**DIRECTIONS:**
Output the exact lines that start at the one containing "[(308,316),(306,304),(292,307),(296,319),(308,316)]" and continue to the last line of the entries below; do not output pictures.

::: PROVIDED RECORDS :::

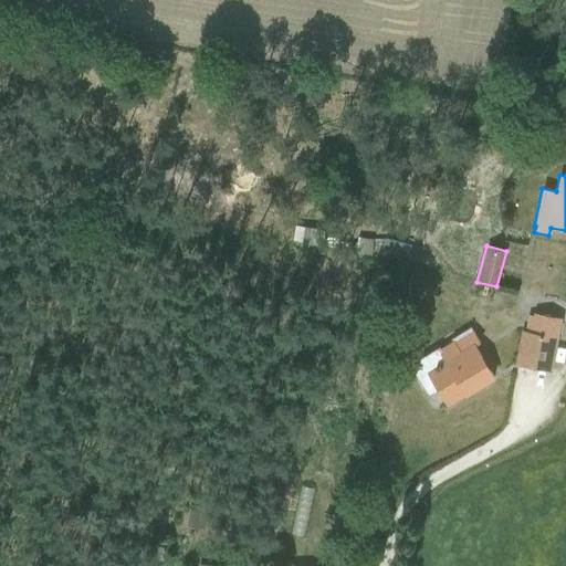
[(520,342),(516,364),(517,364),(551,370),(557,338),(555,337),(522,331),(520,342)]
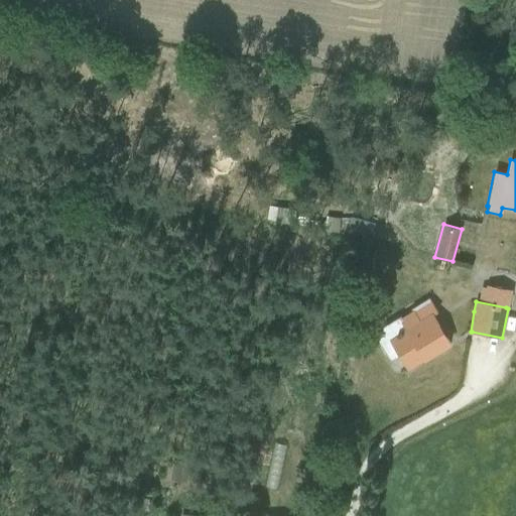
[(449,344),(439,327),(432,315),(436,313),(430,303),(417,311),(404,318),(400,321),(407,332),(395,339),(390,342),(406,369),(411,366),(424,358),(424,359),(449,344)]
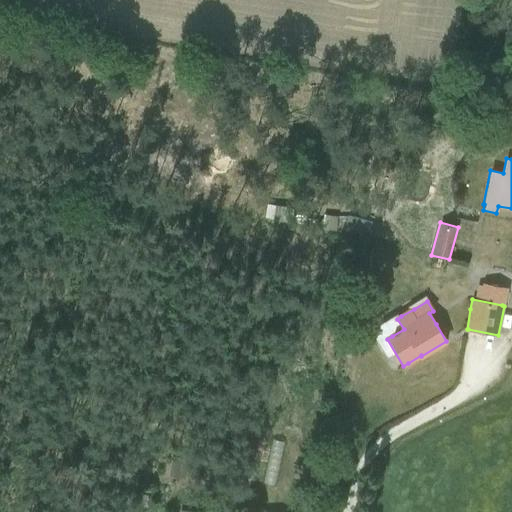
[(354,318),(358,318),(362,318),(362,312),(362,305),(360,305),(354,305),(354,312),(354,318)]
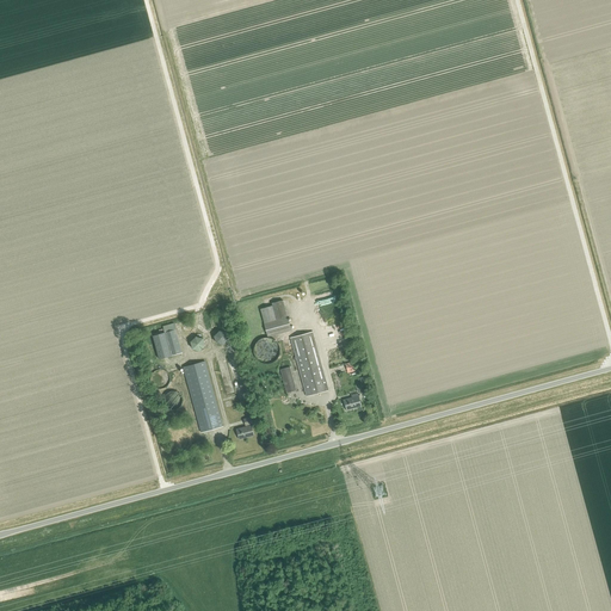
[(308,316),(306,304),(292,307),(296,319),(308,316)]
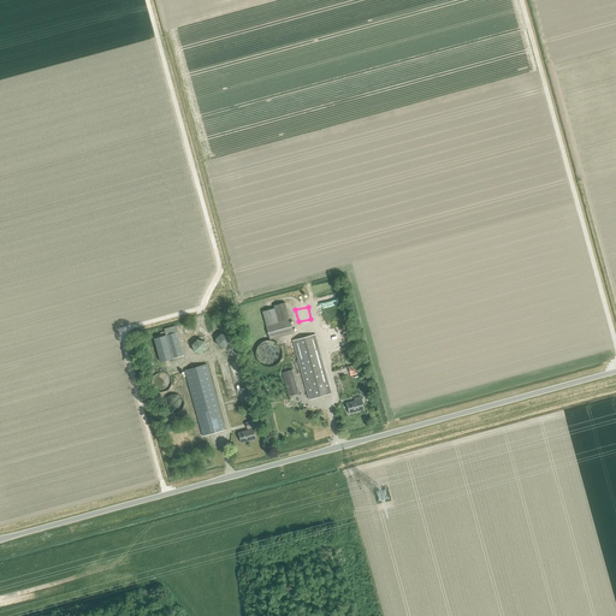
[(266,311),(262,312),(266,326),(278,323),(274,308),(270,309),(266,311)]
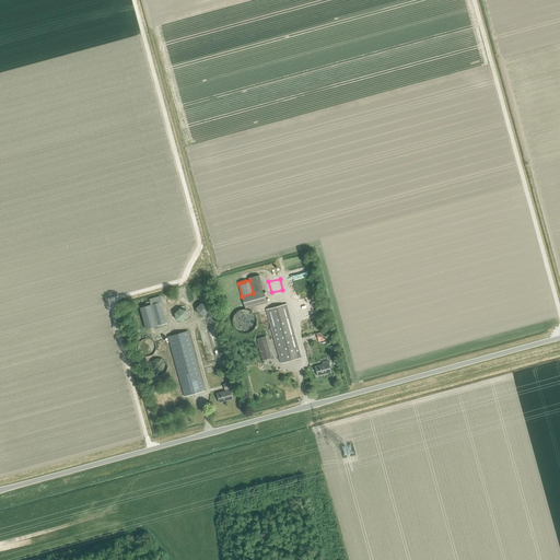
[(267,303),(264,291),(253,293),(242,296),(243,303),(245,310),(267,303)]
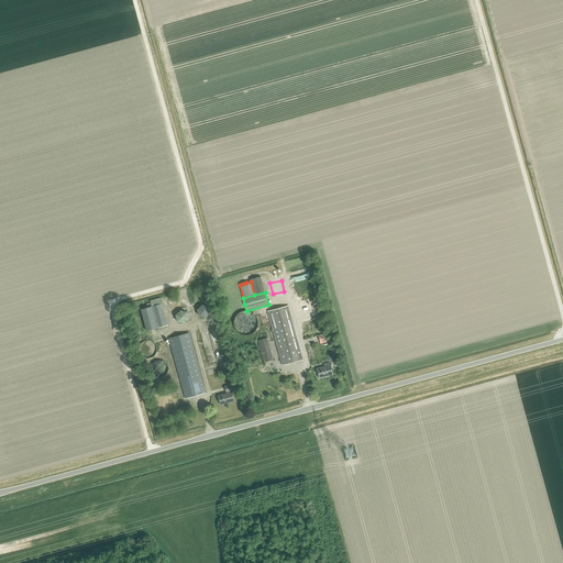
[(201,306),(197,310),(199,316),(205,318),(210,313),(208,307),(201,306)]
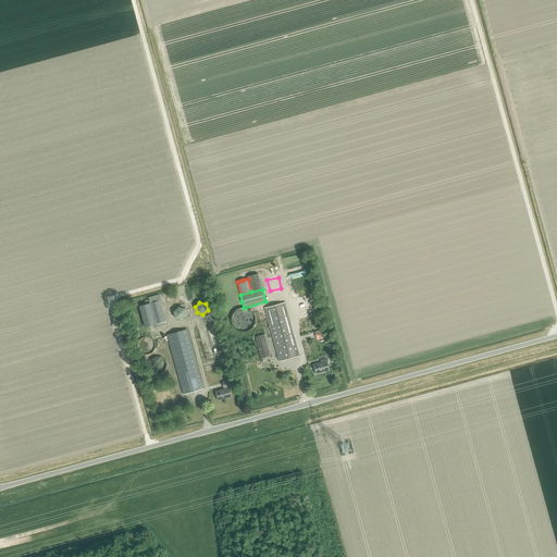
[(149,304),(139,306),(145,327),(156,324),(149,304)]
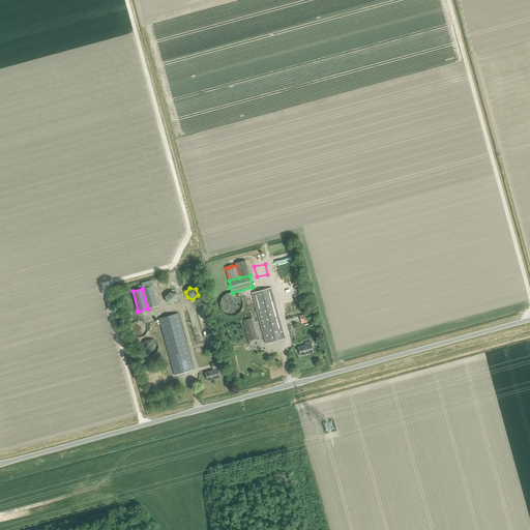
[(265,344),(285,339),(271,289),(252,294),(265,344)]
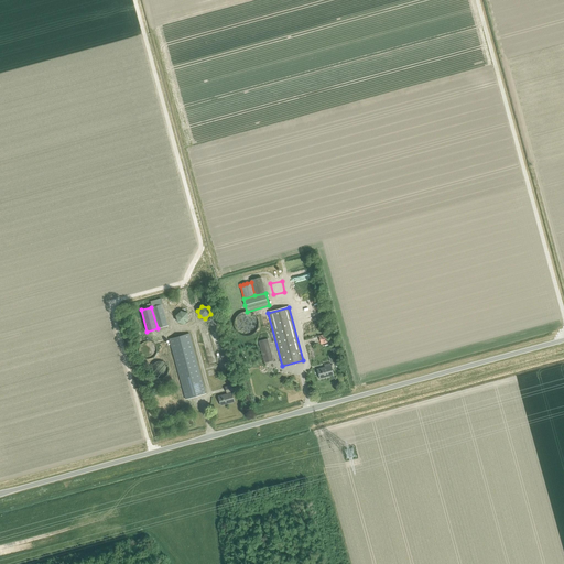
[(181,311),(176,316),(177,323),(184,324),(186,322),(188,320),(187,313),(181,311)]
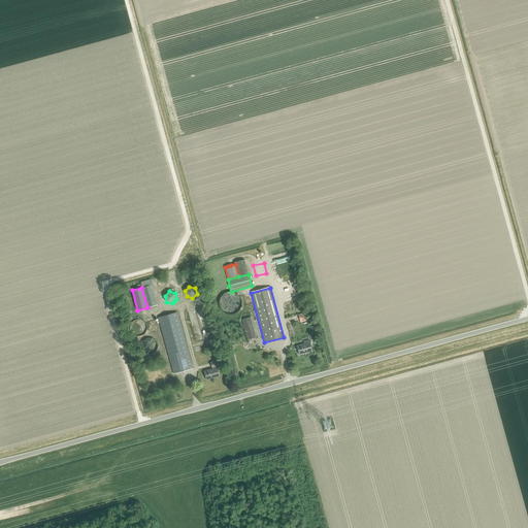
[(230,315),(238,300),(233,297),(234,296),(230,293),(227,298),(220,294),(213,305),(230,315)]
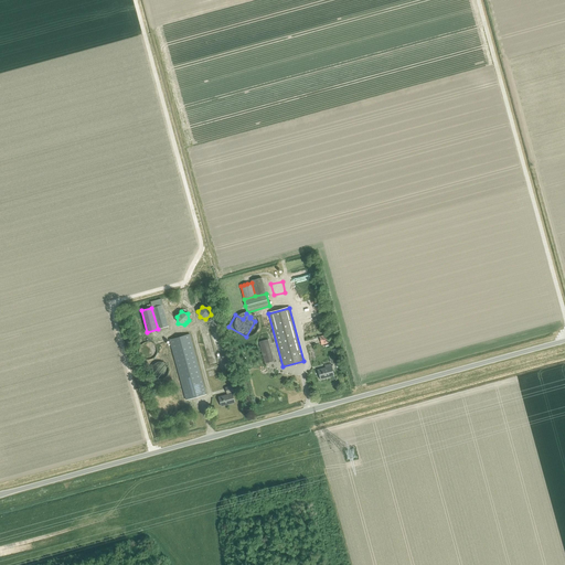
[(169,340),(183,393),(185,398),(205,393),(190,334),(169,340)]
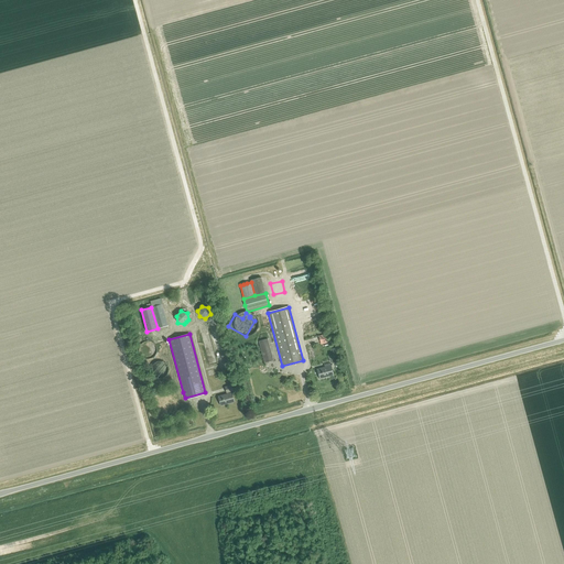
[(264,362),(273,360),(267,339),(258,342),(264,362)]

:::

**EXERCISE RESULT:**
[(308,316),(306,304),(292,307),(296,319),(308,316)]
[(266,311),(262,312),(266,326),(278,323),(274,308),(270,309),(266,311)]
[(267,303),(264,291),(253,293),(242,296),(243,303),(245,310),(267,303)]
[(201,306),(197,310),(199,316),(205,318),(210,313),(208,307),(201,306)]
[(149,304),(139,306),(145,327),(156,324),(149,304)]
[(265,344),(285,339),(271,289),(252,294),(265,344)]
[(181,311),(176,316),(177,323),(184,324),(186,322),(188,320),(187,313),(181,311)]
[(230,315),(238,300),(233,297),(234,296),(230,293),(227,298),(220,294),(213,305),(230,315)]
[(169,340),(183,393),(185,398),(205,393),(190,334),(169,340)]
[(264,362),(273,360),(267,339),(258,342),(264,362)]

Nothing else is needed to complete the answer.